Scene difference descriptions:
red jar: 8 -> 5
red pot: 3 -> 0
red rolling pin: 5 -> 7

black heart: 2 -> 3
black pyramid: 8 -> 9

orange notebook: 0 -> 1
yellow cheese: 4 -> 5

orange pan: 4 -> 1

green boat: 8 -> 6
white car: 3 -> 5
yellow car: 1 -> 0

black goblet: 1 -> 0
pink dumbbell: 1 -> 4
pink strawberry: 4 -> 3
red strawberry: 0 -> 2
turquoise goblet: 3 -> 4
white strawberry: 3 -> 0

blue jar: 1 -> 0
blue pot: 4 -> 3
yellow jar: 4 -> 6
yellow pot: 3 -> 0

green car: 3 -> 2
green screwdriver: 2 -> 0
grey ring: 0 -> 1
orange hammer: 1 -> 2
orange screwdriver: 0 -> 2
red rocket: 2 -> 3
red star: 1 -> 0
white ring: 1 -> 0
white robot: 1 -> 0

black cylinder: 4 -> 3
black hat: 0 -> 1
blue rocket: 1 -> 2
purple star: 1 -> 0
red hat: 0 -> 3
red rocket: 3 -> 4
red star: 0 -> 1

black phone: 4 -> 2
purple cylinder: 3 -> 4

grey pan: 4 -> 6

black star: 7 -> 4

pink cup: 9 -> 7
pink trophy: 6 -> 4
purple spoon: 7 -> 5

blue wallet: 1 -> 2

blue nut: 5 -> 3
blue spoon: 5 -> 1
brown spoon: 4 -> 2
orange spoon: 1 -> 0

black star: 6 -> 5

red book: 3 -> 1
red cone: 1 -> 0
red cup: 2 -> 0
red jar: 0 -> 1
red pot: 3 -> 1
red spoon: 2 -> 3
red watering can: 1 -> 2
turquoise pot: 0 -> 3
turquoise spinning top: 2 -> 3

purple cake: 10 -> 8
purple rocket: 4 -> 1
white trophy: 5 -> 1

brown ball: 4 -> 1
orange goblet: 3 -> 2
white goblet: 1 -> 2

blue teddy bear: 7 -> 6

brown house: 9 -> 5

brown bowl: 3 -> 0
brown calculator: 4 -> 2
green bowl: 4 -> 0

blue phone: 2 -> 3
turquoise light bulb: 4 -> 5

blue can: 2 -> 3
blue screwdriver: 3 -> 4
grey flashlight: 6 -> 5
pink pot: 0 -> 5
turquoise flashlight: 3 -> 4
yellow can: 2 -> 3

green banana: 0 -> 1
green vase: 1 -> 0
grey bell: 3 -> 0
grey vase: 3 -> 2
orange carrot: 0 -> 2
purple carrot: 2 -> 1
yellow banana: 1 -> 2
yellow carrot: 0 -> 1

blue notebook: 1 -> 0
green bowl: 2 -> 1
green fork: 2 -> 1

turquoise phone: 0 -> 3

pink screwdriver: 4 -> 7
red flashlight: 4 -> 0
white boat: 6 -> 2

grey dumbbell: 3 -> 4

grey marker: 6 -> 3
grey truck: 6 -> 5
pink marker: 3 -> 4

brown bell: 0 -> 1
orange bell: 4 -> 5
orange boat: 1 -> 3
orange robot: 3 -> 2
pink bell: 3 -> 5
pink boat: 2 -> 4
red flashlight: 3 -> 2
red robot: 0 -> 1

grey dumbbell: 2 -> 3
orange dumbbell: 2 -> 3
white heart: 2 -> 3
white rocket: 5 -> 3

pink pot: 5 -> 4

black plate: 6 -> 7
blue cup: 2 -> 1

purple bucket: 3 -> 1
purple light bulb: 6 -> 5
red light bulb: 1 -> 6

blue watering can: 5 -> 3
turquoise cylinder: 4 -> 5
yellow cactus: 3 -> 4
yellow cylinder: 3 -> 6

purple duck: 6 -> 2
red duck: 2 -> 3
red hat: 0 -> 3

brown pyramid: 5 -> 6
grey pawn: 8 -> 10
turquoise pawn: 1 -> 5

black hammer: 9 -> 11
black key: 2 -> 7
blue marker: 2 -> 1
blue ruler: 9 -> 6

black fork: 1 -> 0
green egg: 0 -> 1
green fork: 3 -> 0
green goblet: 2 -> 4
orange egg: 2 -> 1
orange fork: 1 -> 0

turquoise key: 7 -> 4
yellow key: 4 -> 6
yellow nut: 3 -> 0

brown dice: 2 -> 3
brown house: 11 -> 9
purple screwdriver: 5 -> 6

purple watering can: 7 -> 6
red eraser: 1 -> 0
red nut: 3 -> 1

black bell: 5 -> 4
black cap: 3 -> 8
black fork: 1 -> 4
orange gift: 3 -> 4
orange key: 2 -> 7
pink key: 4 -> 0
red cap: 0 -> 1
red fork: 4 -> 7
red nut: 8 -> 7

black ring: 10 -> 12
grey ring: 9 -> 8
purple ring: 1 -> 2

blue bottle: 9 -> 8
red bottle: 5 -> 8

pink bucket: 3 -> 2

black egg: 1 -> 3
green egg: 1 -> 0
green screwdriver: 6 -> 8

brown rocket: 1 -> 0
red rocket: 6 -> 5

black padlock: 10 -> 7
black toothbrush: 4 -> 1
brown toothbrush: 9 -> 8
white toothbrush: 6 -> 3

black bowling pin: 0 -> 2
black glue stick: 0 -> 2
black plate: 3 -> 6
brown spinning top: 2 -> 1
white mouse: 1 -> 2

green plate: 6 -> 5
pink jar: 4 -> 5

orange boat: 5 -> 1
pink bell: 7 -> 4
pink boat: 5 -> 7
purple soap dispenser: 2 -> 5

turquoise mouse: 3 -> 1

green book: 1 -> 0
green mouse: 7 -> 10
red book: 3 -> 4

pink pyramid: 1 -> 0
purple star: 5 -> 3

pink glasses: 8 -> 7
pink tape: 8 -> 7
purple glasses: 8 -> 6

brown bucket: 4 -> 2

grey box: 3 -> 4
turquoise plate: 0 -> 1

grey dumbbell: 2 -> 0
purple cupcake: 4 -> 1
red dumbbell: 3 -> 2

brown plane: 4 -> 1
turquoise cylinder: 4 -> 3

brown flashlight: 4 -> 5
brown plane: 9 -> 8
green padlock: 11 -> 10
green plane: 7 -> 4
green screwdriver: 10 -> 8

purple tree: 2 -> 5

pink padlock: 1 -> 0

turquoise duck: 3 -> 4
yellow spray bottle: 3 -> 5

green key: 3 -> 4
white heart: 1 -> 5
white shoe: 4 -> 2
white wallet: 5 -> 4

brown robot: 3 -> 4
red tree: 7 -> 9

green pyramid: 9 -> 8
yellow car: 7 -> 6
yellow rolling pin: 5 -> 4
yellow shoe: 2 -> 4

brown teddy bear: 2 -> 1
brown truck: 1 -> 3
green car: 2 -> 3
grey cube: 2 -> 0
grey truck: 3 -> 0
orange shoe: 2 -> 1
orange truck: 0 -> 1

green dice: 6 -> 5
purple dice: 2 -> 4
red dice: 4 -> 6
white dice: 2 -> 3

> [What you have to do]: Output only an exact transcription of the lines above from the one with "pink key: 4 -> 0" up to and including the one with "brown truck: 1 -> 3".

> [Answer section]:
pink key: 4 -> 0
red cap: 0 -> 1
red fork: 4 -> 7
red nut: 8 -> 7

black ring: 10 -> 12
grey ring: 9 -> 8
purple ring: 1 -> 2

blue bottle: 9 -> 8
red bottle: 5 -> 8

pink bucket: 3 -> 2

black egg: 1 -> 3
green egg: 1 -> 0
green screwdriver: 6 -> 8

brown rocket: 1 -> 0
red rocket: 6 -> 5

black padlock: 10 -> 7
black toothbrush: 4 -> 1
brown toothbrush: 9 -> 8
white toothbrush: 6 -> 3

black bowling pin: 0 -> 2
black glue stick: 0 -> 2
black plate: 3 -> 6
brown spinning top: 2 -> 1
white mouse: 1 -> 2

green plate: 6 -> 5
pink jar: 4 -> 5

orange boat: 5 -> 1
pink bell: 7 -> 4
pink boat: 5 -> 7
purple soap dispenser: 2 -> 5

turquoise mouse: 3 -> 1

green book: 1 -> 0
green mouse: 7 -> 10
red book: 3 -> 4

pink pyramid: 1 -> 0
purple star: 5 -> 3

pink glasses: 8 -> 7
pink tape: 8 -> 7
purple glasses: 8 -> 6

brown bucket: 4 -> 2

grey box: 3 -> 4
turquoise plate: 0 -> 1

grey dumbbell: 2 -> 0
purple cupcake: 4 -> 1
red dumbbell: 3 -> 2

brown plane: 4 -> 1
turquoise cylinder: 4 -> 3

brown flashlight: 4 -> 5
brown plane: 9 -> 8
green padlock: 11 -> 10
green plane: 7 -> 4
green screwdriver: 10 -> 8

purple tree: 2 -> 5

pink padlock: 1 -> 0

turquoise duck: 3 -> 4
yellow spray bottle: 3 -> 5

green key: 3 -> 4
white heart: 1 -> 5
white shoe: 4 -> 2
white wallet: 5 -> 4

brown robot: 3 -> 4
red tree: 7 -> 9

green pyramid: 9 -> 8
yellow car: 7 -> 6
yellow rolling pin: 5 -> 4
yellow shoe: 2 -> 4

brown teddy bear: 2 -> 1
brown truck: 1 -> 3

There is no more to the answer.